● **RECORD SET**:
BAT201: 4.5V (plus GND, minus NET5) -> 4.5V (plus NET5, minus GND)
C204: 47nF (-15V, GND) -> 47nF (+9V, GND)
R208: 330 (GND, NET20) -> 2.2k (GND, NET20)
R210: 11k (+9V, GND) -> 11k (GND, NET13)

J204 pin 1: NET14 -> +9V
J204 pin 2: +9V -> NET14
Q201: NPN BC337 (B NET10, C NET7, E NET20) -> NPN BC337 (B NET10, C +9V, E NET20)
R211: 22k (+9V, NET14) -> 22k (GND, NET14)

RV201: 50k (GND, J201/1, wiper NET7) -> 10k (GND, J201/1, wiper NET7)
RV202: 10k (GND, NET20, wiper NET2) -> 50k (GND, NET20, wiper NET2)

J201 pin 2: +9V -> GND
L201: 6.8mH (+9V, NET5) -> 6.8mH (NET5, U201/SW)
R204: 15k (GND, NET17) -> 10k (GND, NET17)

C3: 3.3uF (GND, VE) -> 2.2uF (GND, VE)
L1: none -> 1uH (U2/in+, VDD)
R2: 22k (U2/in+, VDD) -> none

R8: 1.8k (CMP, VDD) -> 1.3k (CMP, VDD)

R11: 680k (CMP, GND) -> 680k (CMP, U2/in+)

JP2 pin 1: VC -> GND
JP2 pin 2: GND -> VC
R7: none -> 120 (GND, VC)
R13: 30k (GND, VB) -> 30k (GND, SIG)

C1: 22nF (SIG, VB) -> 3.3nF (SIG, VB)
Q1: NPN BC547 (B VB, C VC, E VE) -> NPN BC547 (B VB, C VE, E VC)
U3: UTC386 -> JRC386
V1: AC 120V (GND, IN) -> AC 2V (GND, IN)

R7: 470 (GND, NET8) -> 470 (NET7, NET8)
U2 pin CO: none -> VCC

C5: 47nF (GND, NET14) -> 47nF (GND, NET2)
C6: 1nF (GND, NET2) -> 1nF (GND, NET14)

● **YOUR INSTRUCTIONS**: The required result is an exact repeat of the records above from the line containing "J204 pin 1: NET14 -> +9V" to their final line.

● **THE COMPLETED TASK**:
J204 pin 1: NET14 -> +9V
J204 pin 2: +9V -> NET14
Q201: NPN BC337 (B NET10, C NET7, E NET20) -> NPN BC337 (B NET10, C +9V, E NET20)
R211: 22k (+9V, NET14) -> 22k (GND, NET14)

RV201: 50k (GND, J201/1, wiper NET7) -> 10k (GND, J201/1, wiper NET7)
RV202: 10k (GND, NET20, wiper NET2) -> 50k (GND, NET20, wiper NET2)

J201 pin 2: +9V -> GND
L201: 6.8mH (+9V, NET5) -> 6.8mH (NET5, U201/SW)
R204: 15k (GND, NET17) -> 10k (GND, NET17)

C3: 3.3uF (GND, VE) -> 2.2uF (GND, VE)
L1: none -> 1uH (U2/in+, VDD)
R2: 22k (U2/in+, VDD) -> none

R8: 1.8k (CMP, VDD) -> 1.3k (CMP, VDD)

R11: 680k (CMP, GND) -> 680k (CMP, U2/in+)

JP2 pin 1: VC -> GND
JP2 pin 2: GND -> VC
R7: none -> 120 (GND, VC)
R13: 30k (GND, VB) -> 30k (GND, SIG)

C1: 22nF (SIG, VB) -> 3.3nF (SIG, VB)
Q1: NPN BC547 (B VB, C VC, E VE) -> NPN BC547 (B VB, C VE, E VC)
U3: UTC386 -> JRC386
V1: AC 120V (GND, IN) -> AC 2V (GND, IN)

R7: 470 (GND, NET8) -> 470 (NET7, NET8)
U2 pin CO: none -> VCC

C5: 47nF (GND, NET14) -> 47nF (GND, NET2)
C6: 1nF (GND, NET2) -> 1nF (GND, NET14)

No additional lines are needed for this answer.